▶ DIRECTIONS
Apart from the pictures, every entry must be retyped exactly.

▶ THE DATA
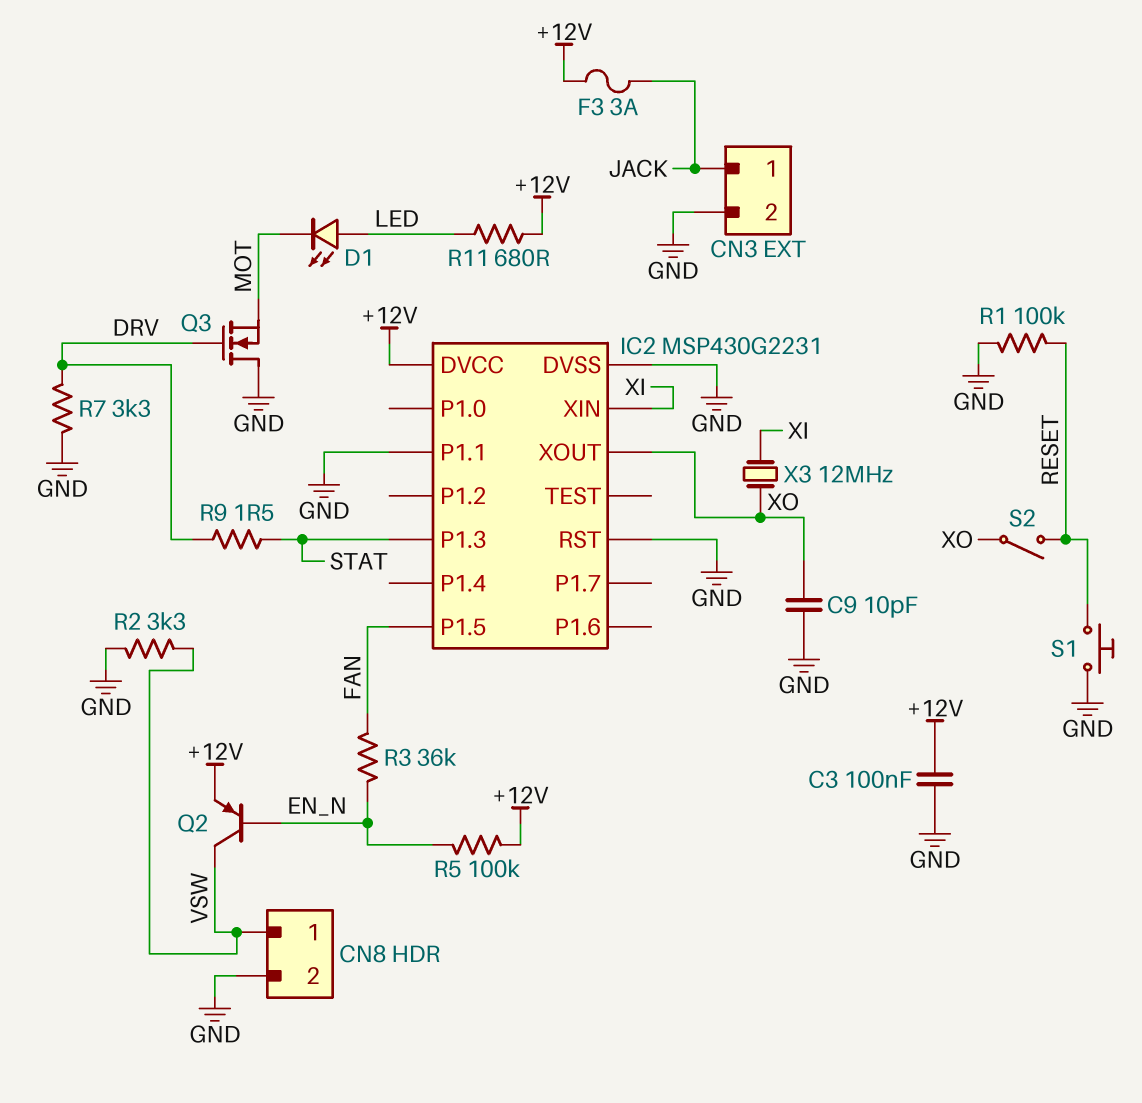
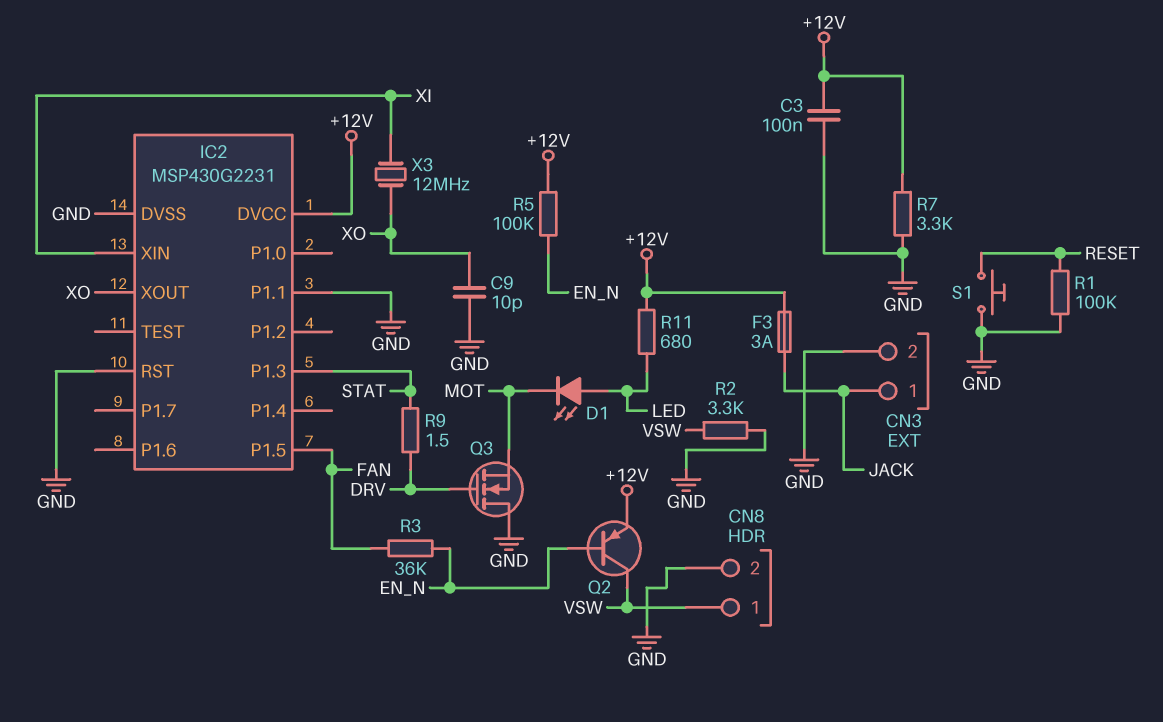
R7: 3.3k (DRV, GND) -> 3.3k (+12V, GND)
S2: switch (RESET, XO) -> none

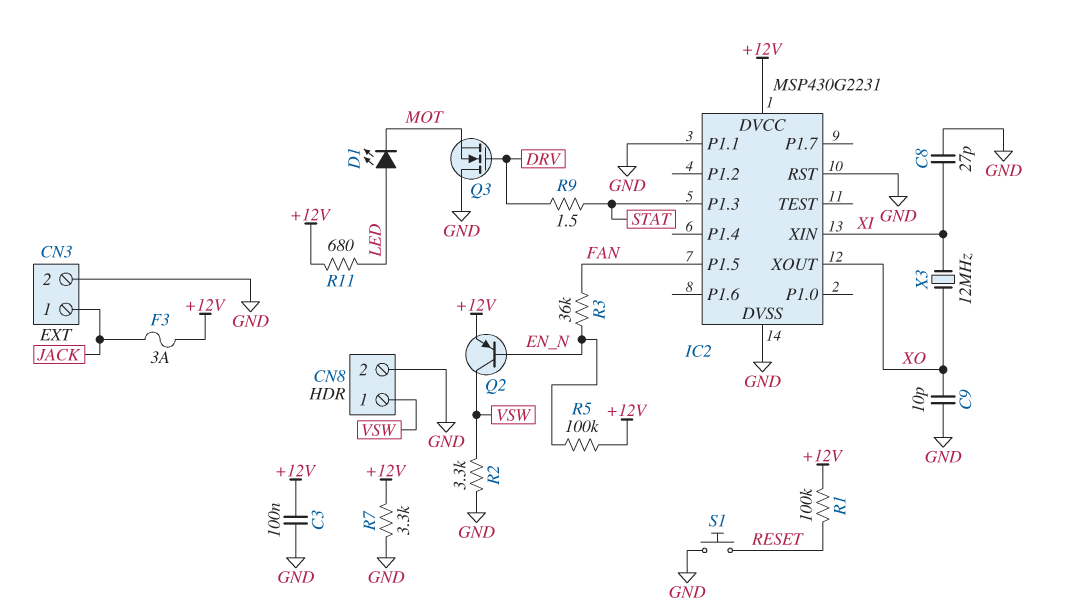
C8: none -> 27pF (GND, XI)
R1: 100k (GND, RESET) -> 100k (+12V, RESET)

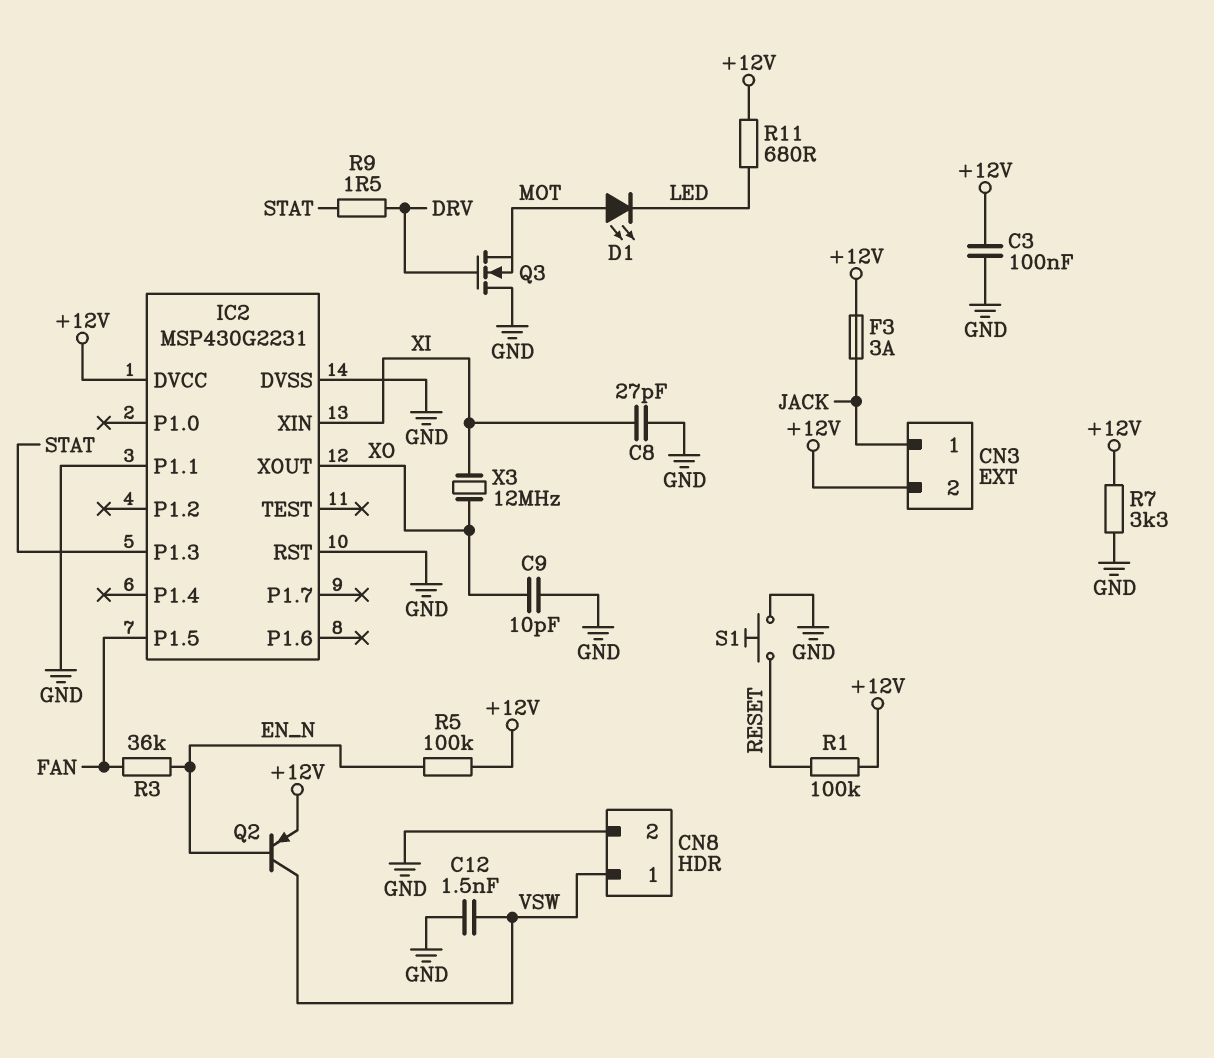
C12: none -> 1.5nF (GND, VSW)
CN3 pin 2: GND -> +12V
D1: LED (A LED, K MOT) -> LED (A MOT, K LED)
R2: 3.3k (GND, VSW) -> none

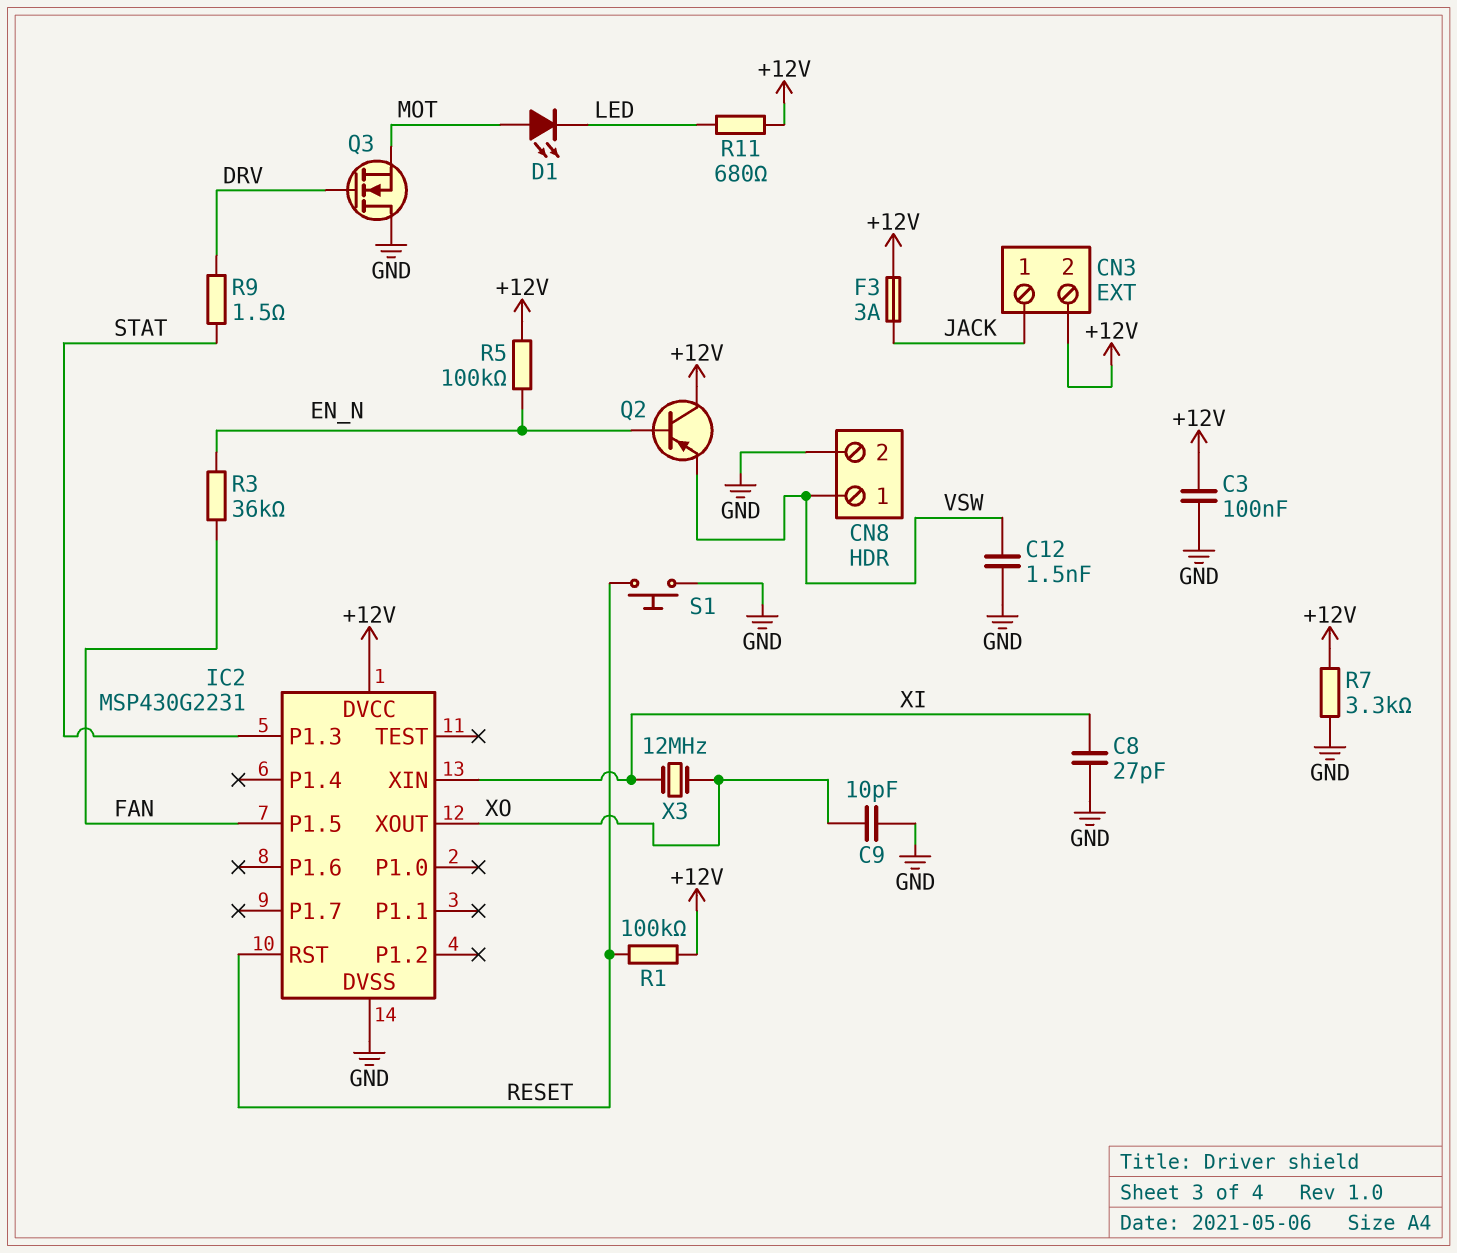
IC2 pin P1.1: GND -> none
IC2 pin RST: GND -> RESET
Q2: PNP (B EN_N, C VSW, E +12V) -> PNP (B EN_N, C +12V, E VSW)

▶ RESPONSE TO THE EXERCISE
R7: 3.3k (DRV, GND) -> 3.3k (+12V, GND)
S2: switch (RESET, XO) -> none

C8: none -> 27pF (GND, XI)
R1: 100k (GND, RESET) -> 100k (+12V, RESET)

C12: none -> 1.5nF (GND, VSW)
CN3 pin 2: GND -> +12V
D1: LED (A LED, K MOT) -> LED (A MOT, K LED)
R2: 3.3k (GND, VSW) -> none

IC2 pin P1.1: GND -> none
IC2 pin RST: GND -> RESET
Q2: PNP (B EN_N, C VSW, E +12V) -> PNP (B EN_N, C +12V, E VSW)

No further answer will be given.